- _How to complete this task_
Bring together all lines of the material below that contain the string "tile".

- _Listed entries_

*** Block opens ***

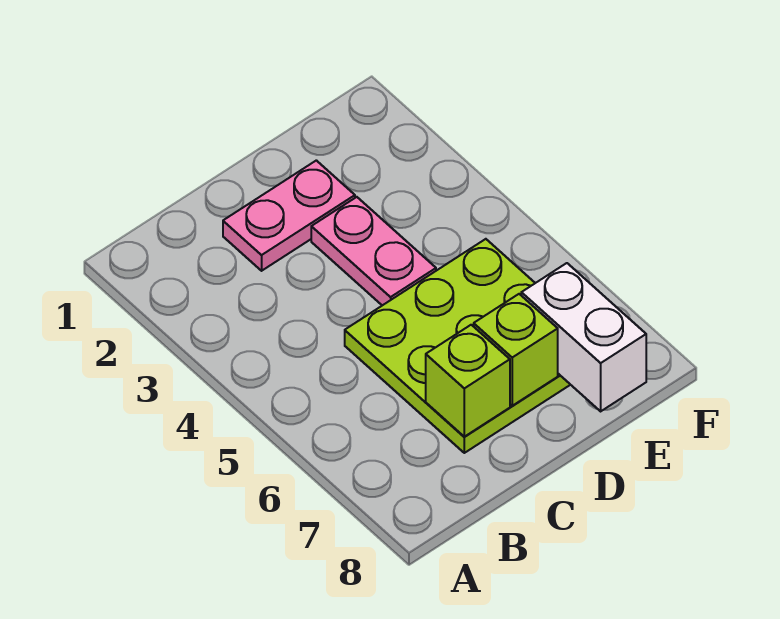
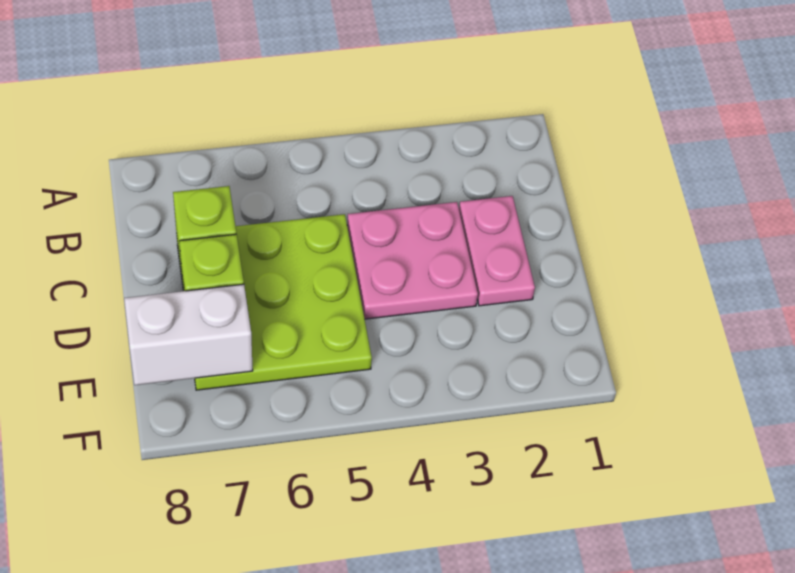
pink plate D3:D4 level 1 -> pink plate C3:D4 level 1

*** Block closes ***
*** Block opens ***

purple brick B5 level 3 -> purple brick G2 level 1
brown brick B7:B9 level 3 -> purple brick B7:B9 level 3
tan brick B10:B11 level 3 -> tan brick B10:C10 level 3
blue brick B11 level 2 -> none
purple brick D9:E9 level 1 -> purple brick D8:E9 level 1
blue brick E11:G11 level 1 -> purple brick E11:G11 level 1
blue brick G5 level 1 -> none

*** Block closes ***
*** Block opens ***

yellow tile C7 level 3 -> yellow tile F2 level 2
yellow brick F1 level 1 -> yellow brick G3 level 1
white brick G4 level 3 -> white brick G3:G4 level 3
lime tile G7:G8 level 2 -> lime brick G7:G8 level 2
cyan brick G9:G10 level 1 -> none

*** Block closes ***

- _Solution to this exercise_
yellow tile C7 level 3 -> yellow tile F2 level 2
lime tile G7:G8 level 2 -> lime brick G7:G8 level 2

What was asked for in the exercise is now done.